## DATA EXTRACT
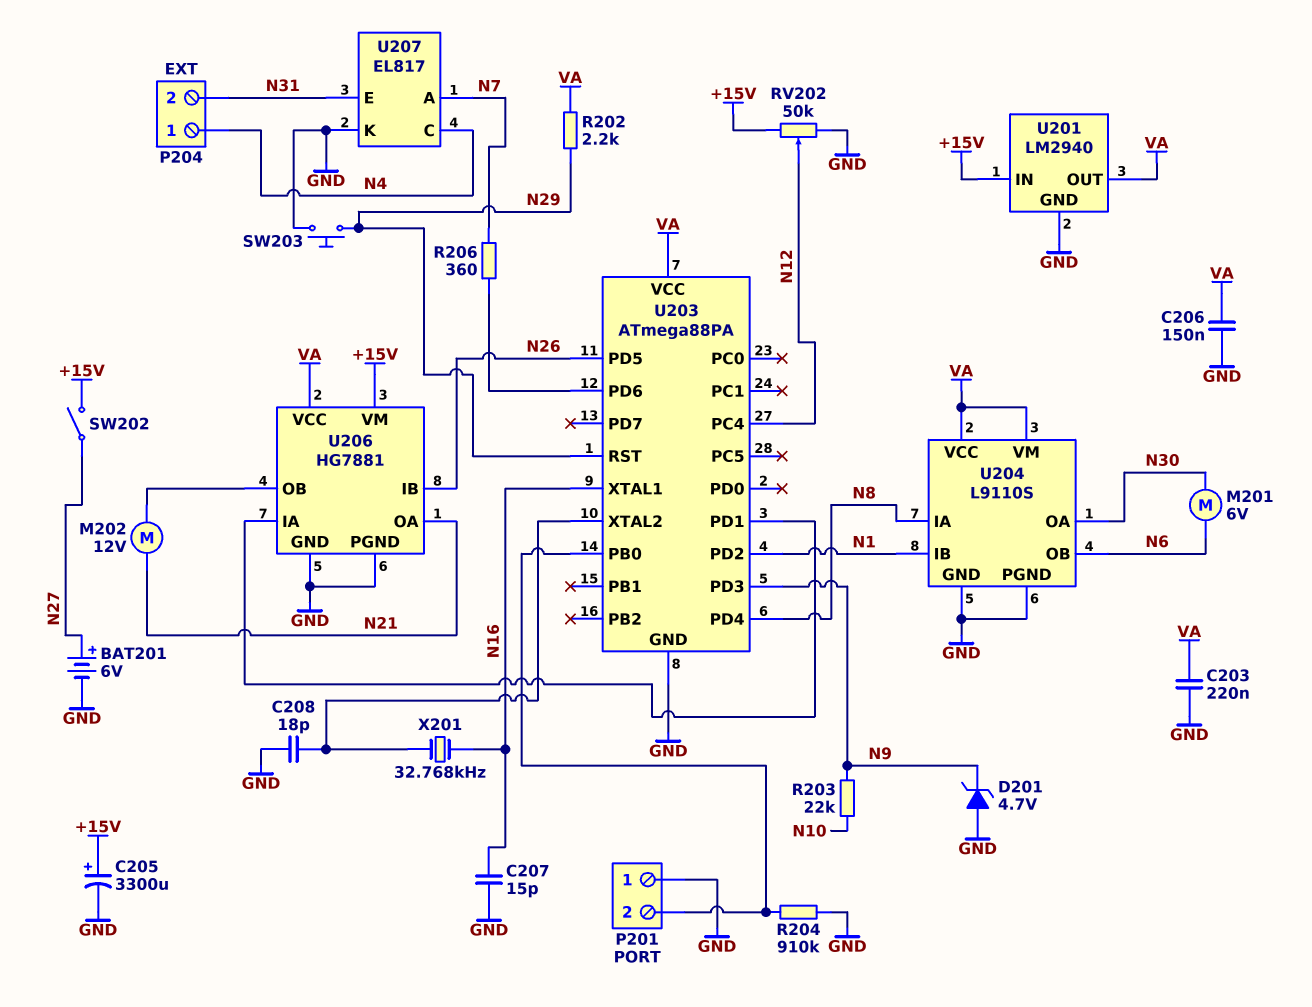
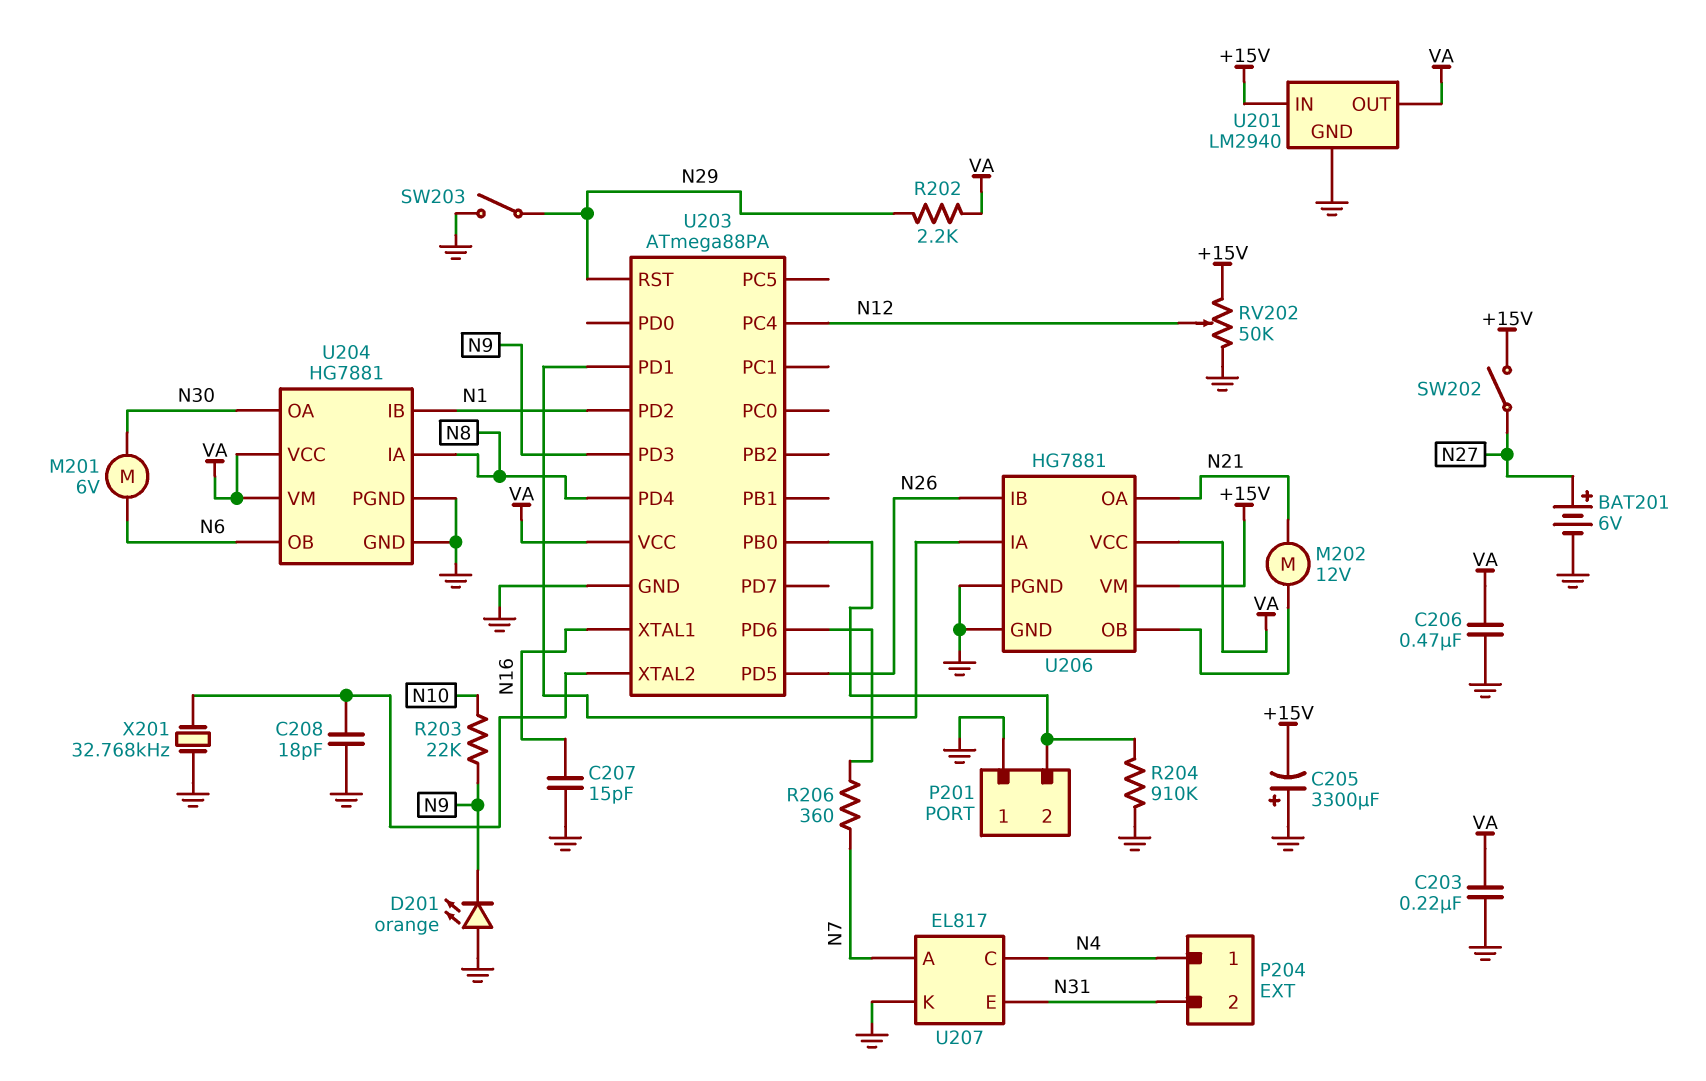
C205: 3300uF (plus +15V, minus GND) -> 3300uF (plus GND, minus +15V)
C206: 150nF (GND, VA) -> 470nF (GND, VA)
D201: zener 4.7V (A GND, K N9) -> LED orange (A GND, K N9)
SW203: button (GND, N29) -> switch (GND, N29)
U204: L9110S -> HG7881
X201: 32.768kHz (N16, U203/XTAL2) -> 32.768kHz (GND, U203/XTAL2)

## TASK DETAILS
Each record above must be retyped exactly as given, with the images excluded.

## WRITTEN REPLY
C205: 3300uF (plus +15V, minus GND) -> 3300uF (plus GND, minus +15V)
C206: 150nF (GND, VA) -> 470nF (GND, VA)
D201: zener 4.7V (A GND, K N9) -> LED orange (A GND, K N9)
SW203: button (GND, N29) -> switch (GND, N29)
U204: L9110S -> HG7881
X201: 32.768kHz (N16, U203/XTAL2) -> 32.768kHz (GND, U203/XTAL2)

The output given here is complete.